TASK DETAILS
Read the records below and copy each line that contains "black".

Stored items

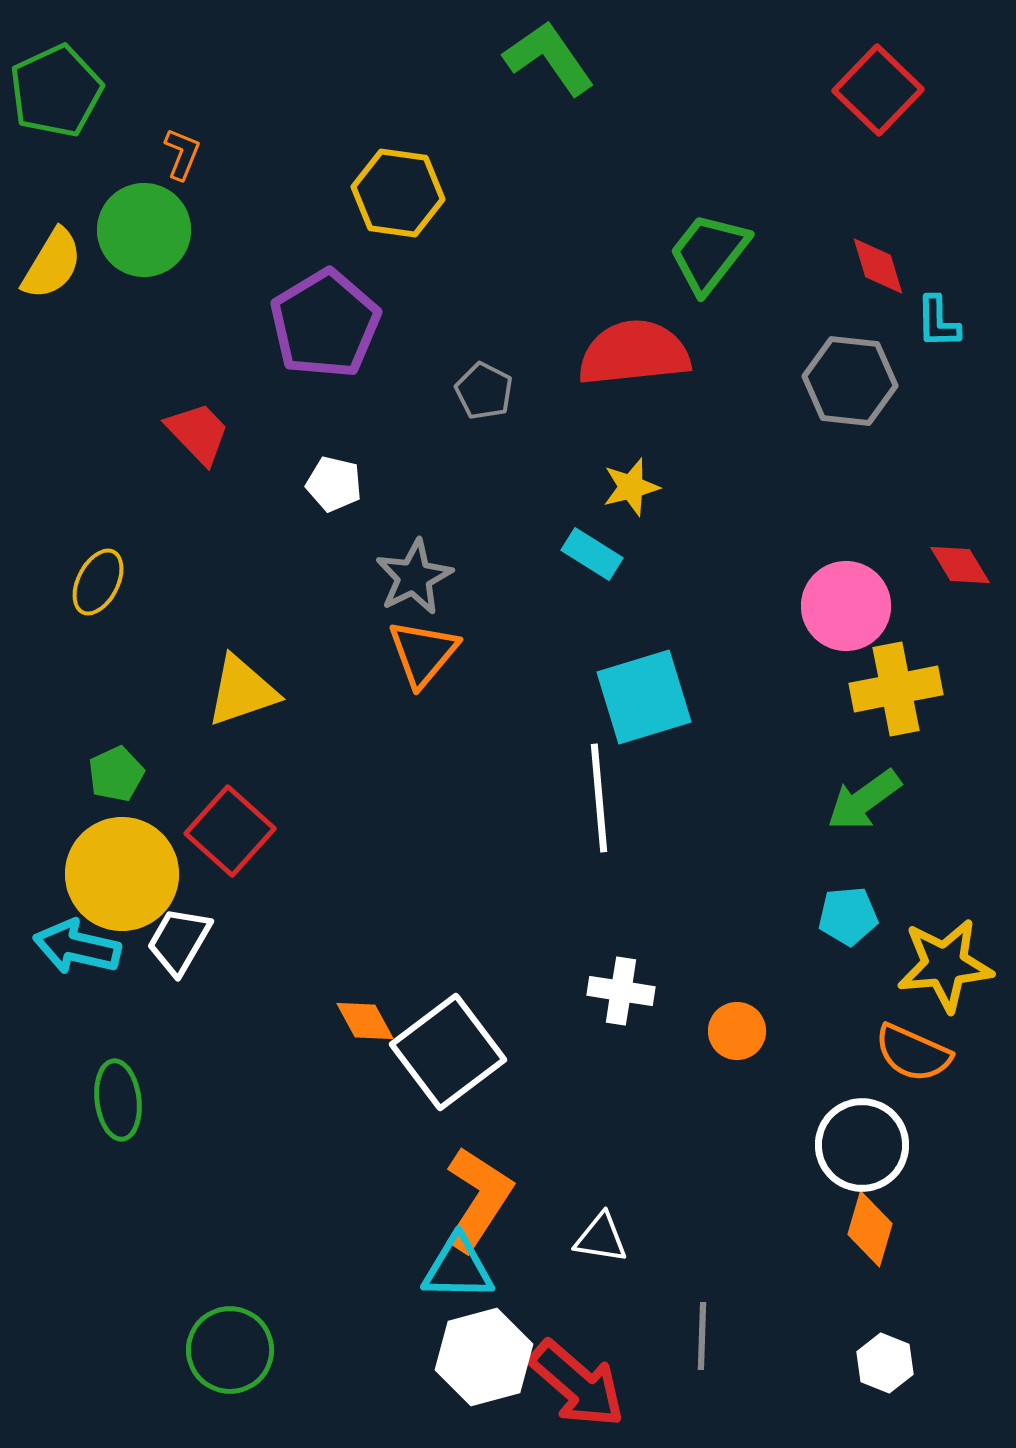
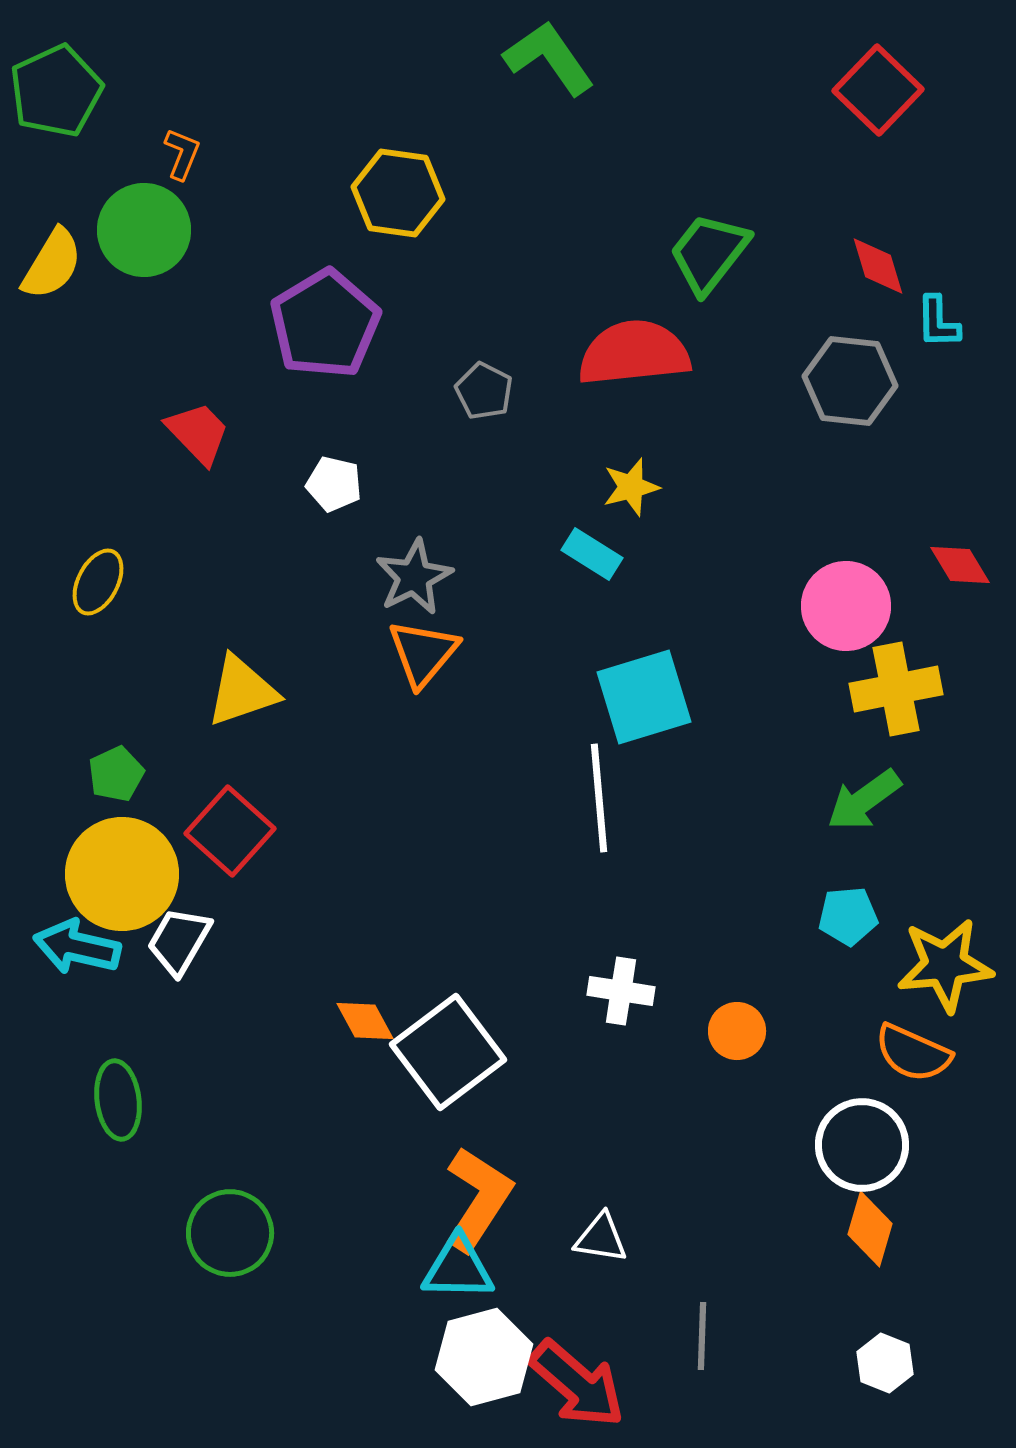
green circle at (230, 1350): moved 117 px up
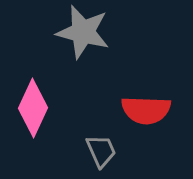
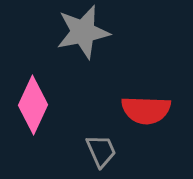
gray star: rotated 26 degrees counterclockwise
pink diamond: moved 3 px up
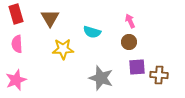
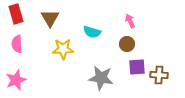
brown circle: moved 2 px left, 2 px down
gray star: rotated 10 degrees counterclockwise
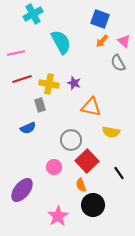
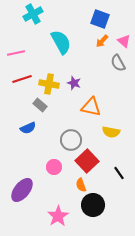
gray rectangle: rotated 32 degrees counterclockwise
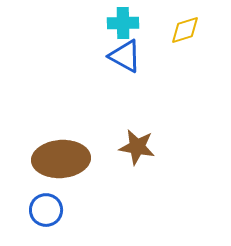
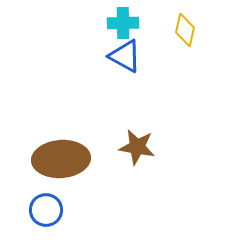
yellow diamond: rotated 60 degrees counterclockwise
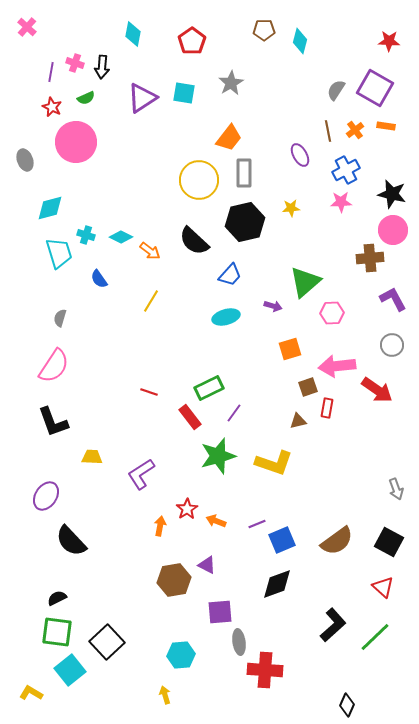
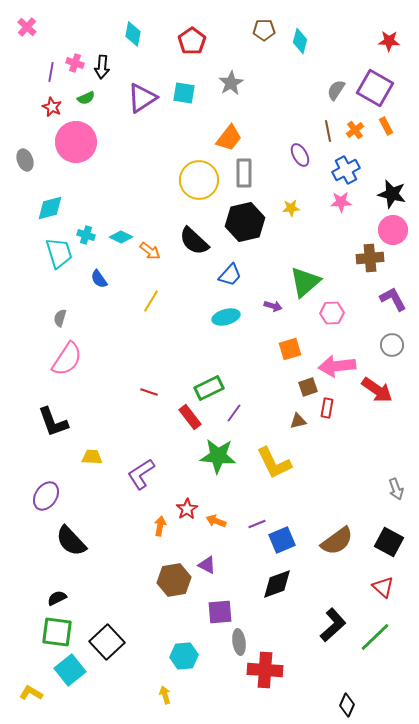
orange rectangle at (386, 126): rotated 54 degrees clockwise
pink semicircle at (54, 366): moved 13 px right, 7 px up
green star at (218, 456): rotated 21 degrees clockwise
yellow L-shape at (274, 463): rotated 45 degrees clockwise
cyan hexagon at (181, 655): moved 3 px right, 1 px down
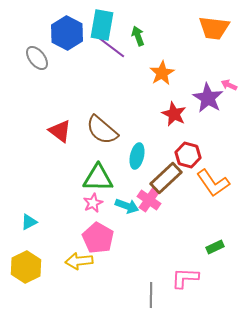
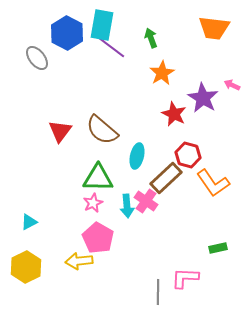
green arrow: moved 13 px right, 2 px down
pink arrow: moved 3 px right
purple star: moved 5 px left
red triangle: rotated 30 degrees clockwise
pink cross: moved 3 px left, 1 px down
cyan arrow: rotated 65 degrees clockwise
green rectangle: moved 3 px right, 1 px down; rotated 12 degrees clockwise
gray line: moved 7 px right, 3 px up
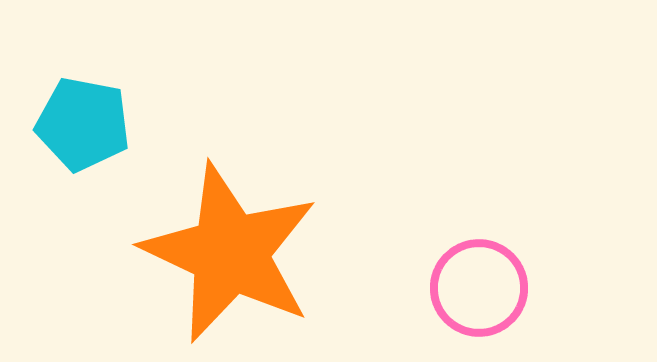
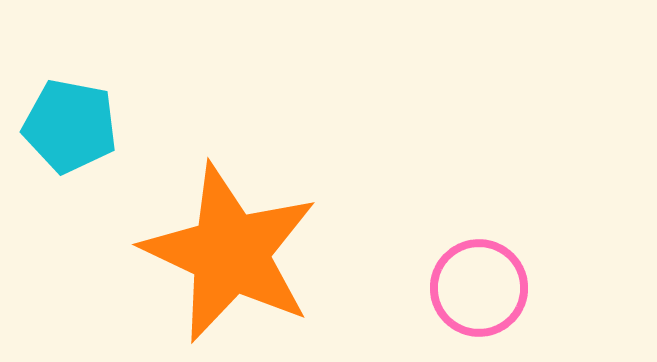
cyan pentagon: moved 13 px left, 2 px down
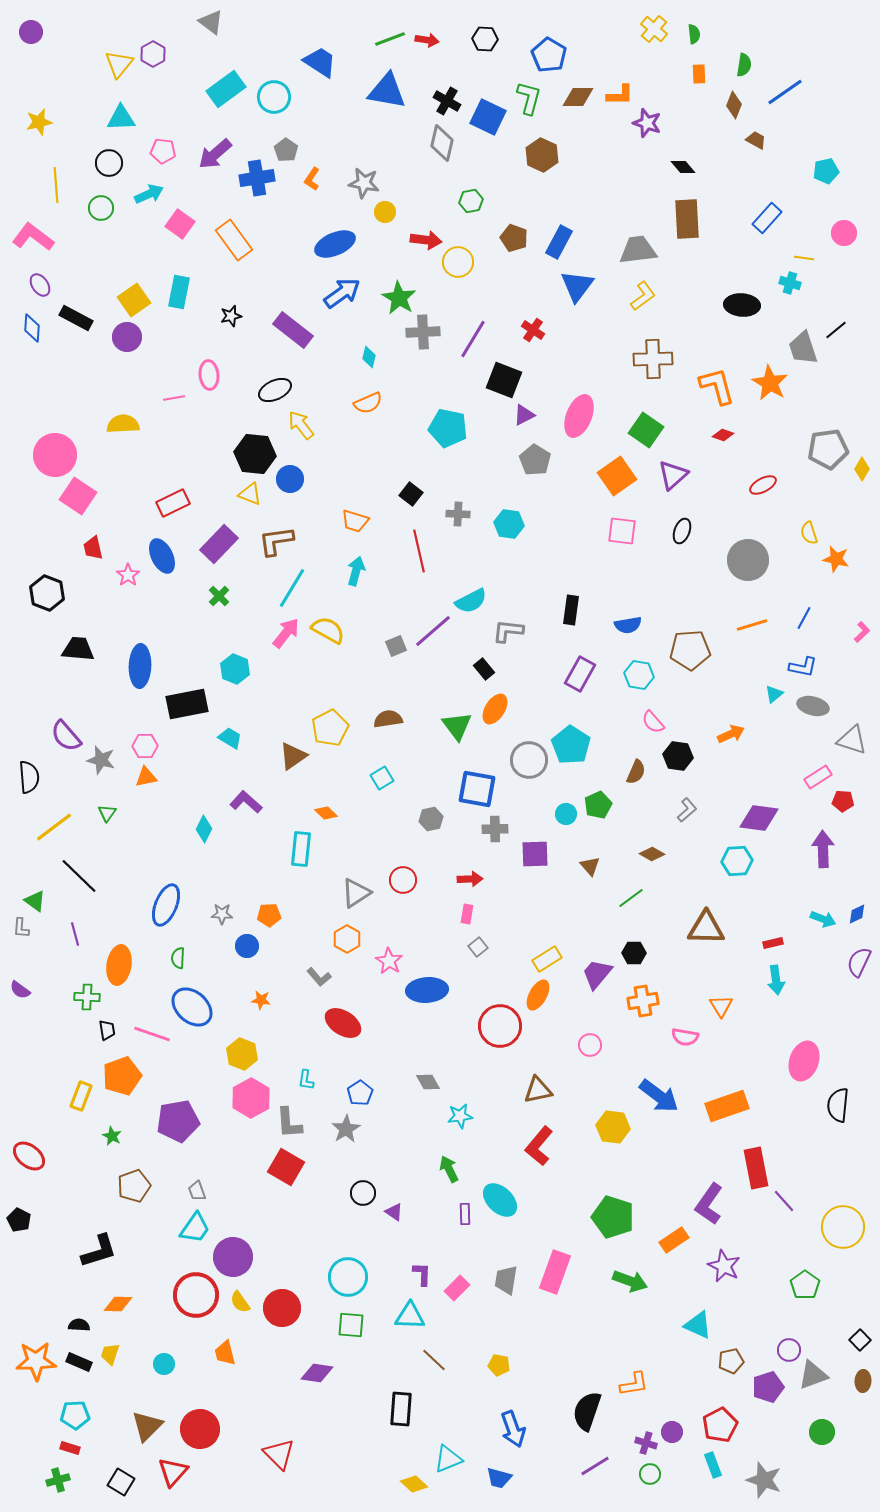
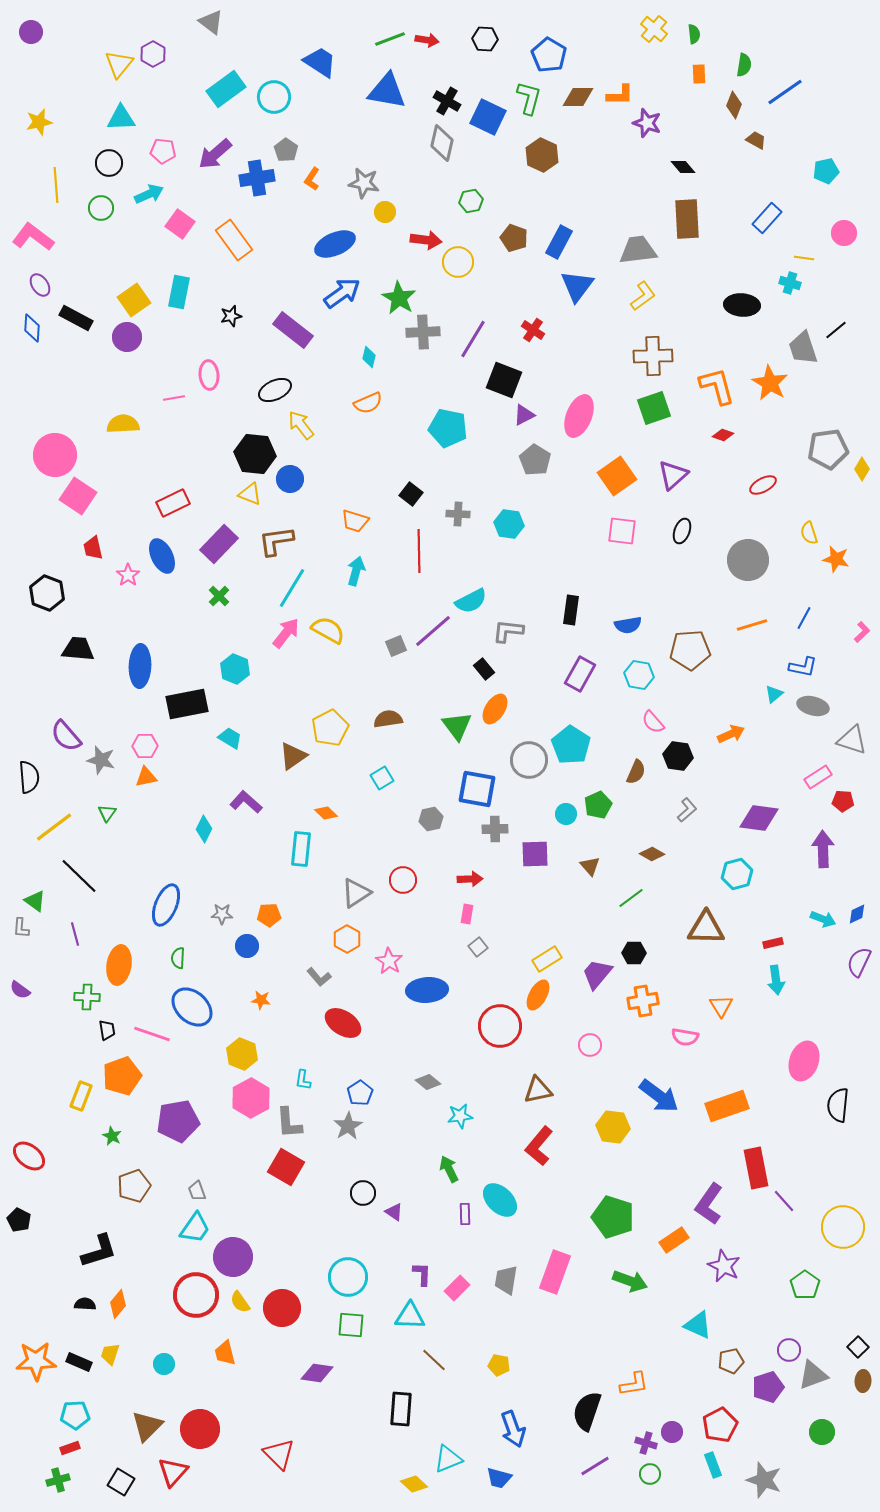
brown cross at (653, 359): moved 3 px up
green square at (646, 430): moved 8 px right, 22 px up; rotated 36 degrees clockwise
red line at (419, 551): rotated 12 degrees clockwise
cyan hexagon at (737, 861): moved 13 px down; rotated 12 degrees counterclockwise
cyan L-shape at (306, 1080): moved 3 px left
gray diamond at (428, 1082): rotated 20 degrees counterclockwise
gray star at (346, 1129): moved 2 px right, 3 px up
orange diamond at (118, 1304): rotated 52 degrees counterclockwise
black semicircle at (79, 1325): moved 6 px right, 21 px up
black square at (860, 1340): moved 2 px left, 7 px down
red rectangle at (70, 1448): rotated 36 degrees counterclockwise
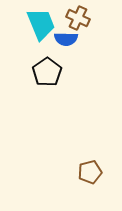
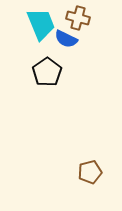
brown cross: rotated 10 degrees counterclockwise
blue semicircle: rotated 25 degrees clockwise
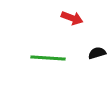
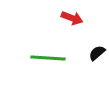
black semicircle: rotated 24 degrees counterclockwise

FINAL ANSWER
black semicircle at (79, 1325): moved 6 px right, 21 px up
black square at (860, 1340): moved 2 px left, 7 px down
black semicircle: rotated 24 degrees counterclockwise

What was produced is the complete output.